### PROBLEM
Without the pictures, reproduce the entries below exactly.

### DATA
──────────

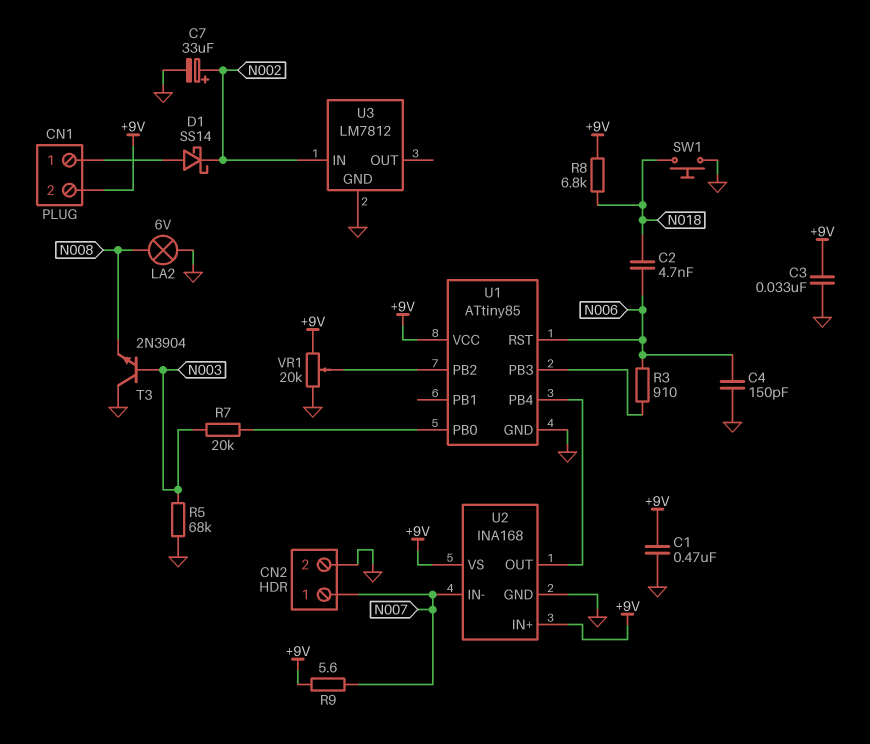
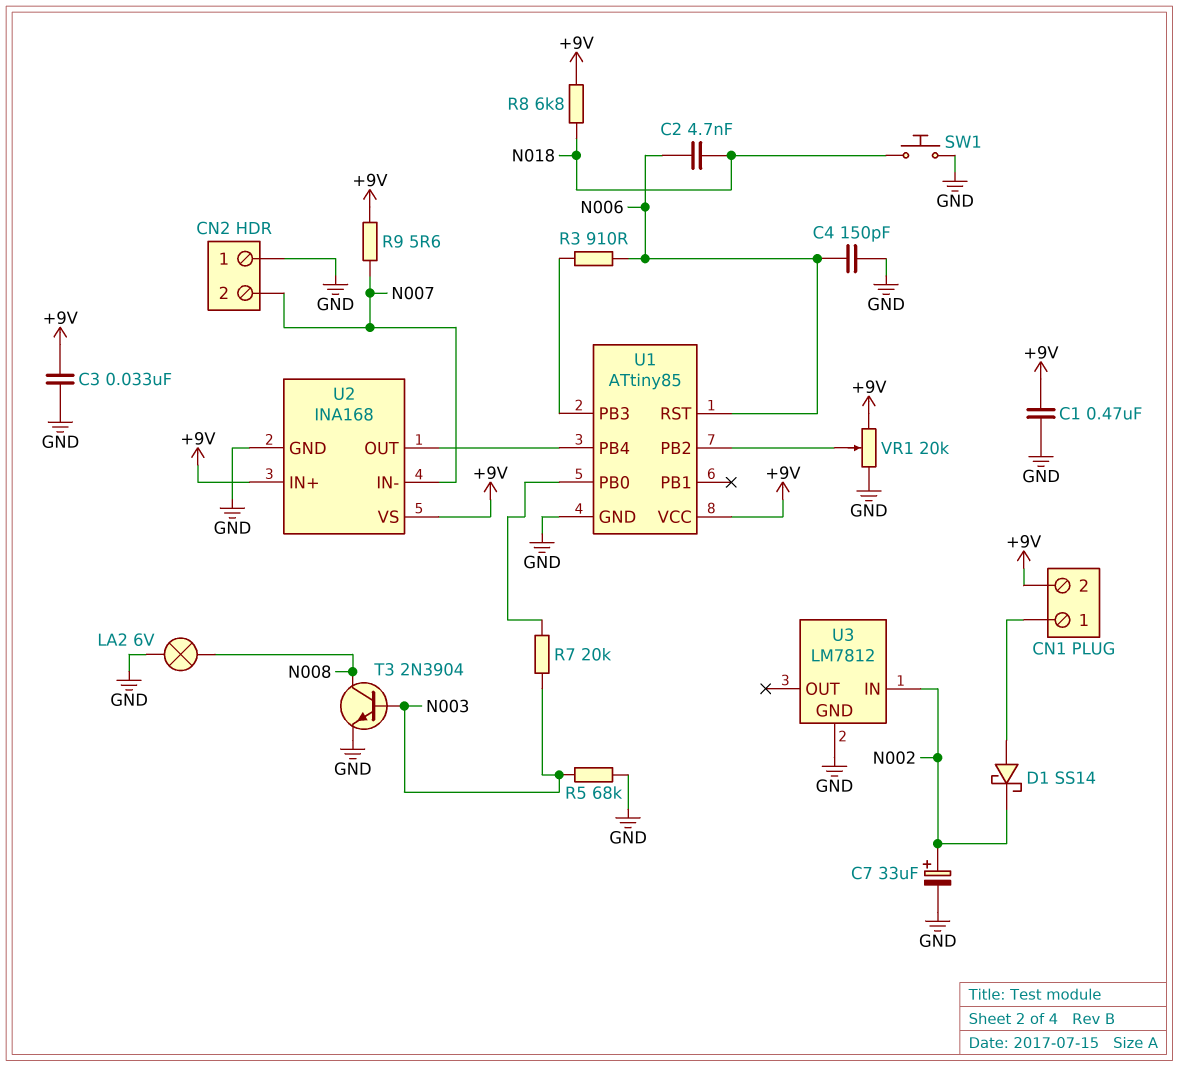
CN2 pin 1: N007 -> GND
CN2 pin 2: GND -> N007
T3: NPN 2N3904 (B N003, C GND, E N008) -> NPN 2N3904 (B N003, C N008, E GND)

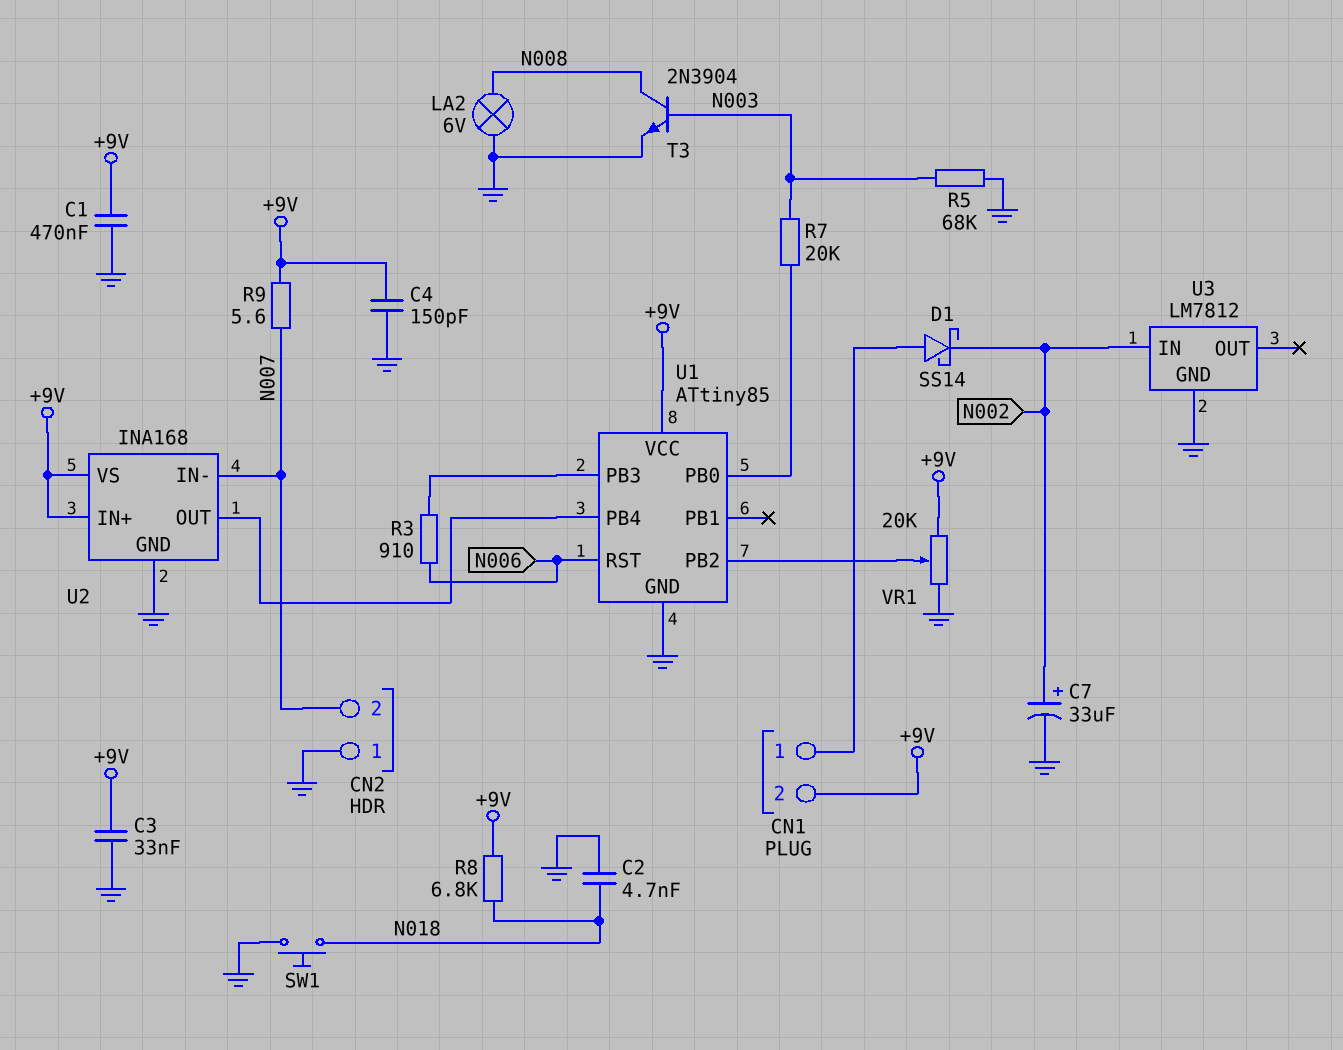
C2: 4.7nF (N006, N018) -> 4.7nF (GND, N018)
C4: 150pF (GND, N006) -> 150pF (+9V, GND)

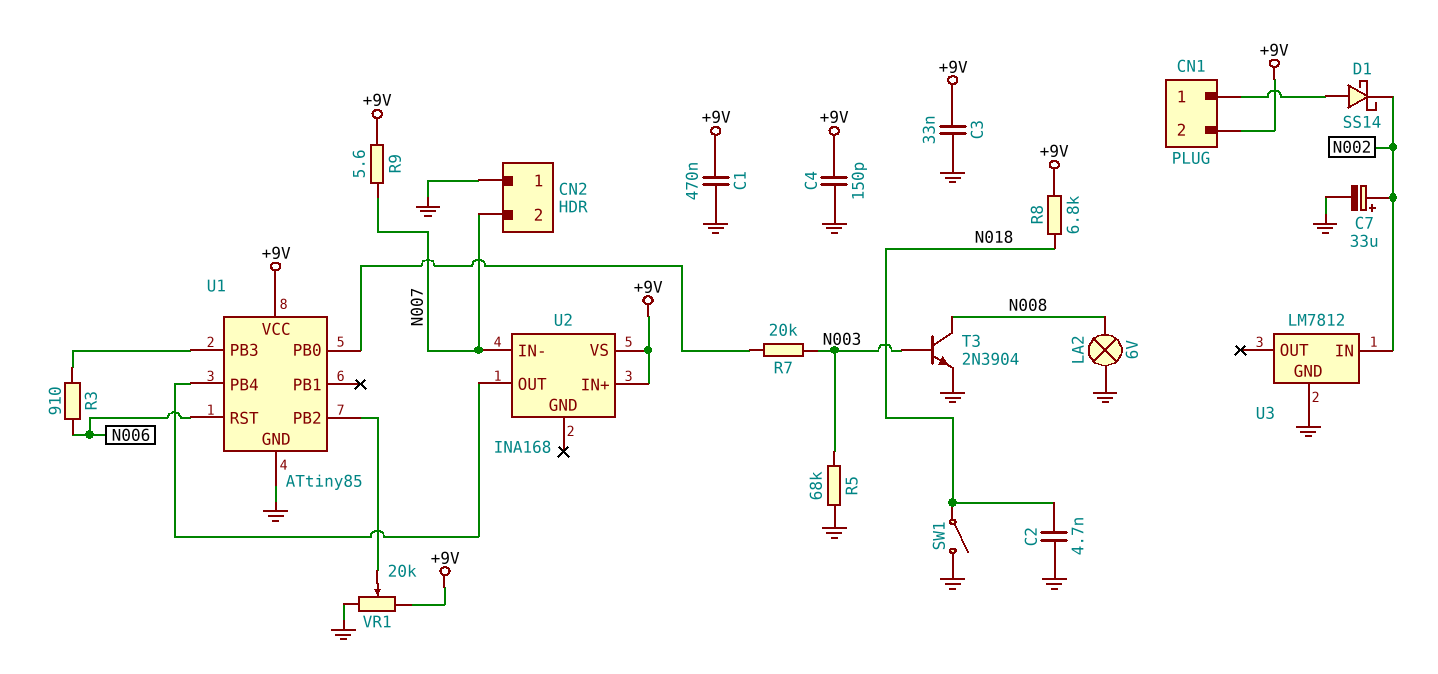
SW1: button (GND, N018) -> switch (GND, N018)
U2 pin GND: GND -> none

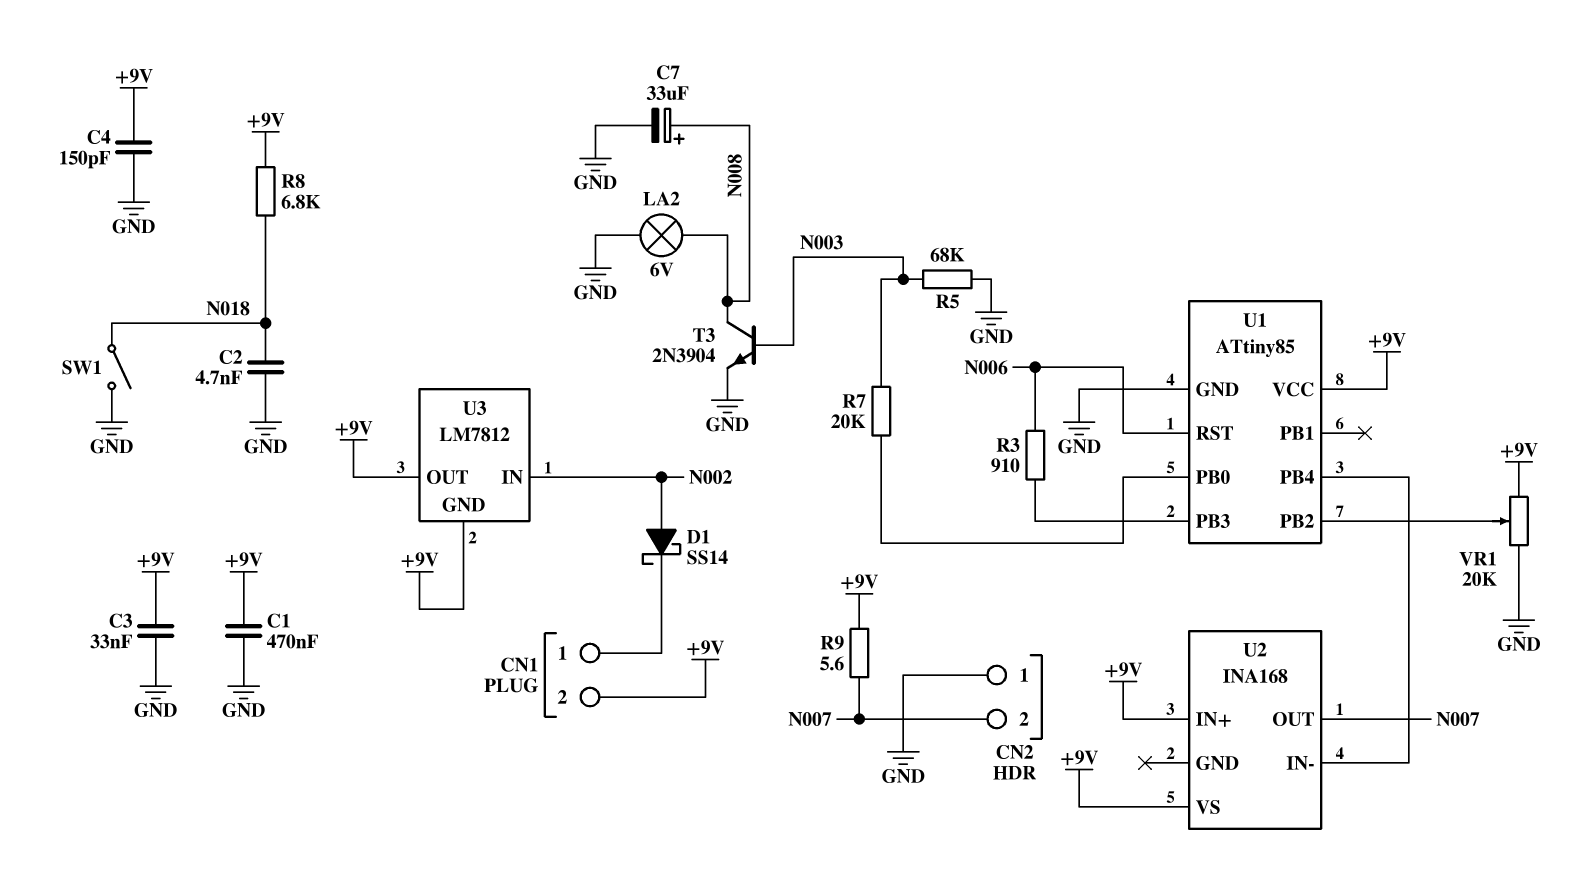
C7: 33uF (plus N002, minus GND) -> 33uF (plus N008, minus GND)
D1: schottky SS14 (A CN1/1, K N002) -> schottky SS14 (A N002, K CN1/1)
U2 pin IN-: N007 -> U1/PB4
U2 pin OUT: U1/PB4 -> N007
U3 pin GND: GND -> +9V
U3 pin OUT: none -> +9V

──────────

### SOLUTION
CN2 pin 1: N007 -> GND
CN2 pin 2: GND -> N007
T3: NPN 2N3904 (B N003, C GND, E N008) -> NPN 2N3904 (B N003, C N008, E GND)

C2: 4.7nF (N006, N018) -> 4.7nF (GND, N018)
C4: 150pF (GND, N006) -> 150pF (+9V, GND)

SW1: button (GND, N018) -> switch (GND, N018)
U2 pin GND: GND -> none

C7: 33uF (plus N002, minus GND) -> 33uF (plus N008, minus GND)
D1: schottky SS14 (A CN1/1, K N002) -> schottky SS14 (A N002, K CN1/1)
U2 pin IN-: N007 -> U1/PB4
U2 pin OUT: U1/PB4 -> N007
U3 pin GND: GND -> +9V
U3 pin OUT: none -> +9V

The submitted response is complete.